▶ _RECORDS FOR THE EXERCISE_:
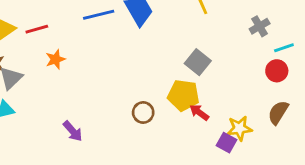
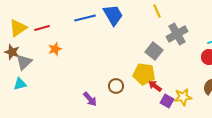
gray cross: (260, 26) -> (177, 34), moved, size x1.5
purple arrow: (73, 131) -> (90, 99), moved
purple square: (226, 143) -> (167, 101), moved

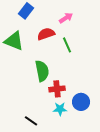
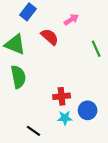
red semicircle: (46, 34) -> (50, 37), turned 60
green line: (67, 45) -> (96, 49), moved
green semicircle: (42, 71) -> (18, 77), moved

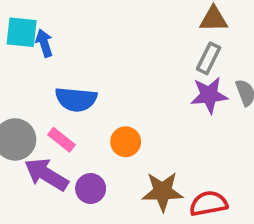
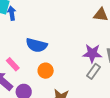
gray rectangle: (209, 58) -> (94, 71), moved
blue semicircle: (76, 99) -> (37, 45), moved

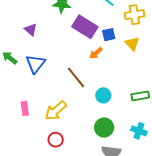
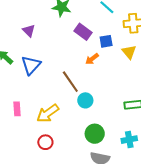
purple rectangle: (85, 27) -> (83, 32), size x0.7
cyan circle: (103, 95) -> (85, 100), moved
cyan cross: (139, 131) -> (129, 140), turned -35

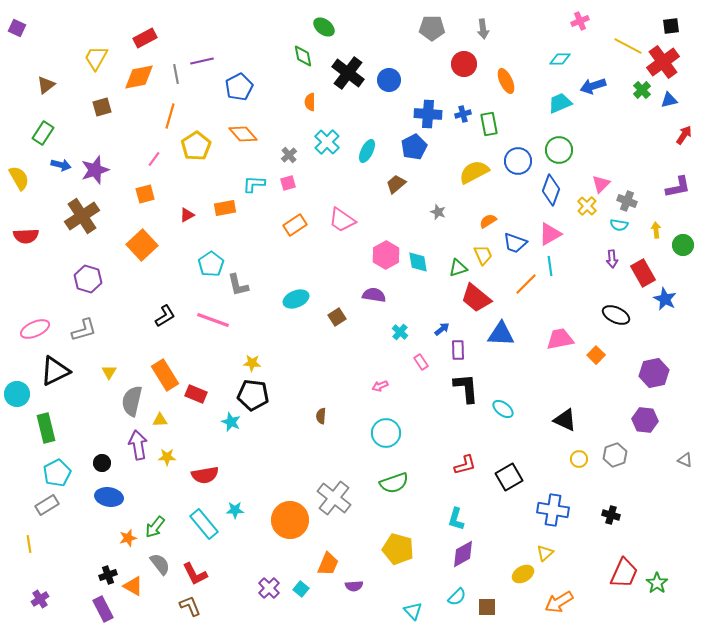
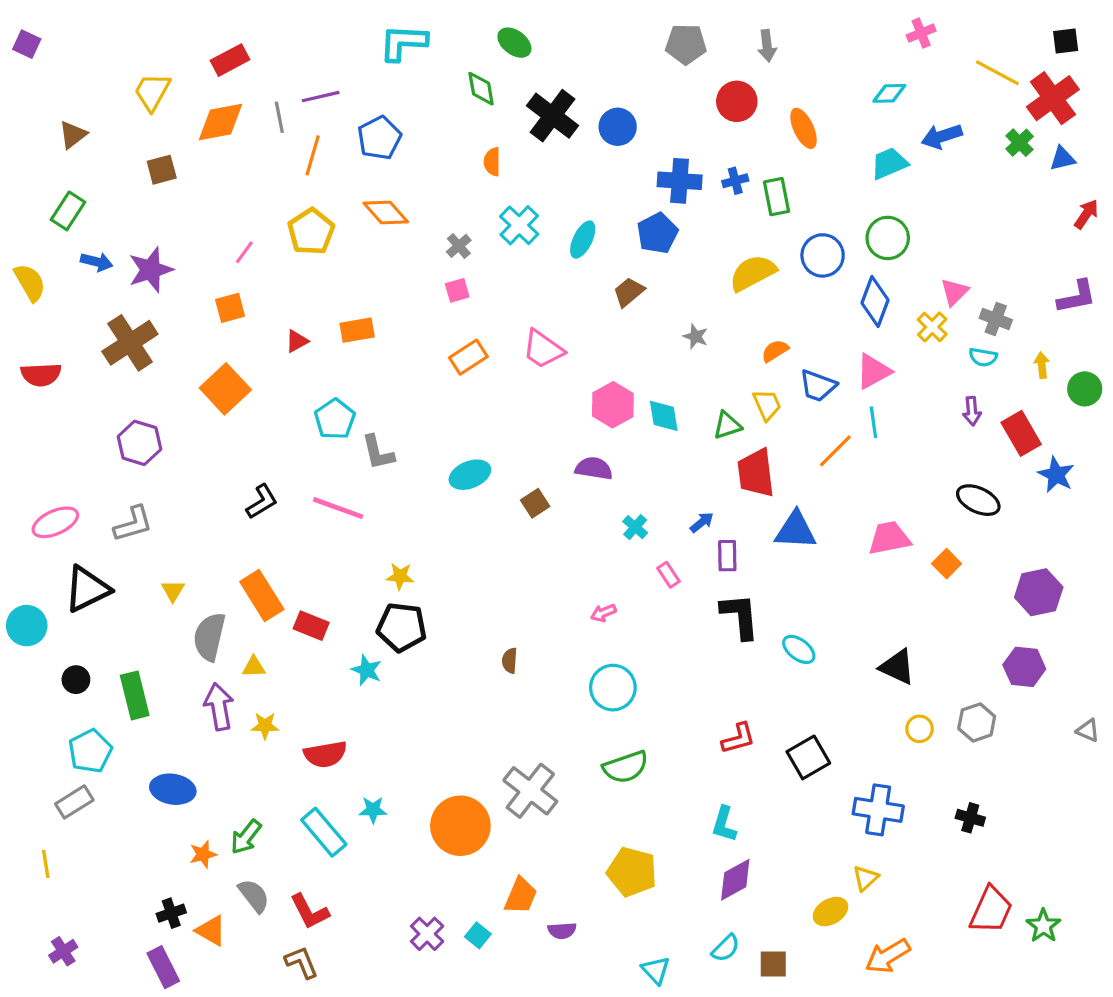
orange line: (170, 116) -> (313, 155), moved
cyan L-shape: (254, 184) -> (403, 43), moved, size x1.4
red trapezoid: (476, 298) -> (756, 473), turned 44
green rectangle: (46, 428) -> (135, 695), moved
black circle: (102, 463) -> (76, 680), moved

▶ _EXERCISE PROMPT_: Would you transcribe exactly the lines from the one containing "orange line: (170, 116) -> (313, 155), moved" to the end of the material, and leave out the rest?

▶ _SOLUTION TO THE PROBLEM_:
orange line: (170, 116) -> (313, 155), moved
cyan L-shape: (254, 184) -> (403, 43), moved, size x1.4
red trapezoid: (476, 298) -> (756, 473), turned 44
green rectangle: (46, 428) -> (135, 695), moved
black circle: (102, 463) -> (76, 680), moved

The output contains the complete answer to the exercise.